> [TASK INSTRUCTIONS] Gather each line in the entries that includes the string "camera".
= = = = =
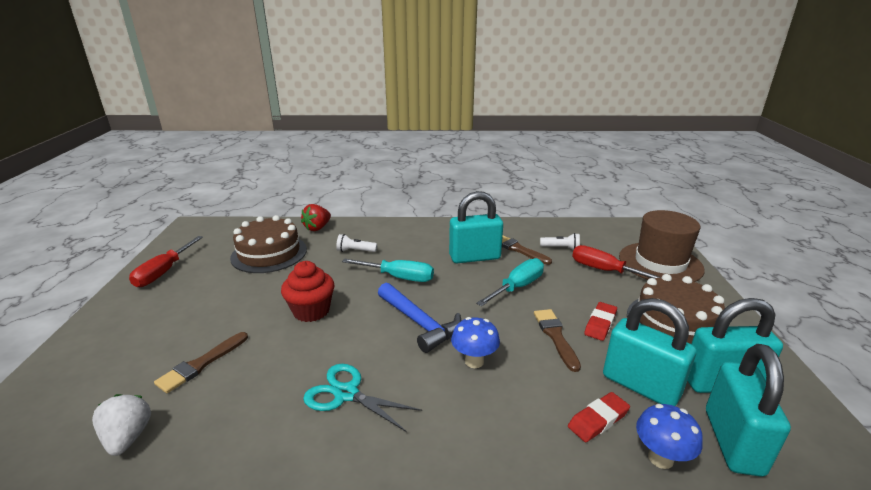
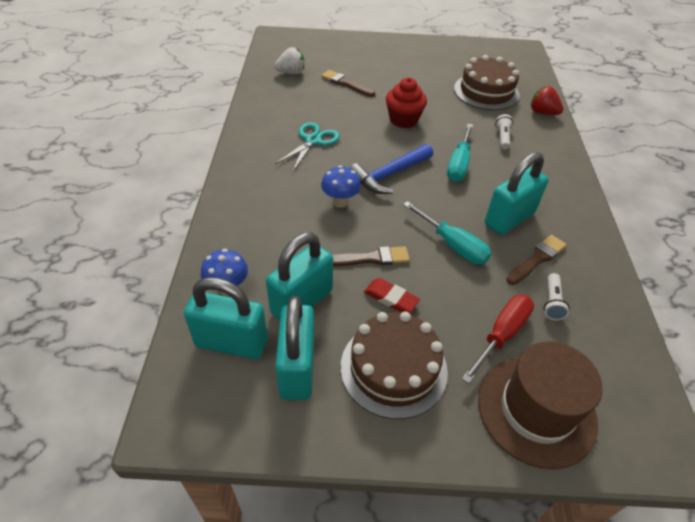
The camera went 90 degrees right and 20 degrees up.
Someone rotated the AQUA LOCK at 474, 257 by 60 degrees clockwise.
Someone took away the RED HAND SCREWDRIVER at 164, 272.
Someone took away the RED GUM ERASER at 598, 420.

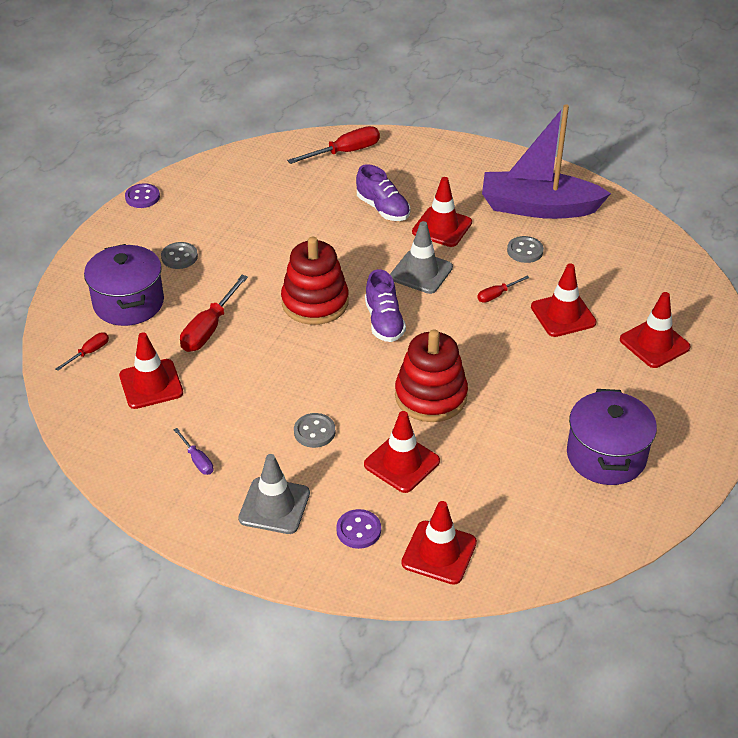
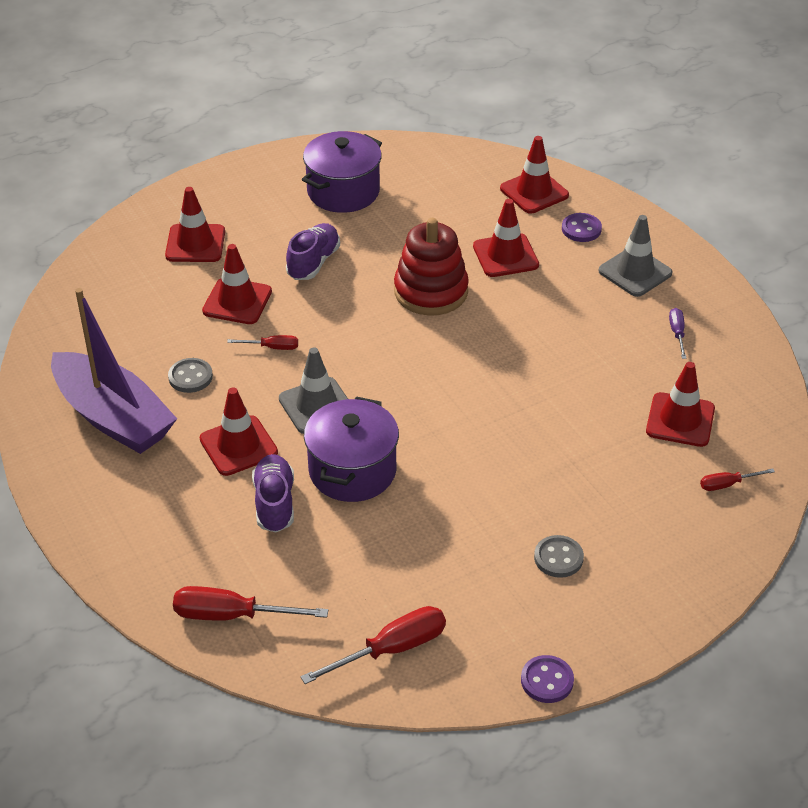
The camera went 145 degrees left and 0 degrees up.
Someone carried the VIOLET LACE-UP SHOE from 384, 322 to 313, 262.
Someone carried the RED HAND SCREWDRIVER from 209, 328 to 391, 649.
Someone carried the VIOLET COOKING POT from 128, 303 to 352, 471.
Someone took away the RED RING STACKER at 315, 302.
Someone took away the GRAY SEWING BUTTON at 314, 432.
= = = = =
> [WRITTEN SOLUTION]
The camera went 90 degrees right and 20 degrees up.
The camera went 145 degrees left and 0 degrees up.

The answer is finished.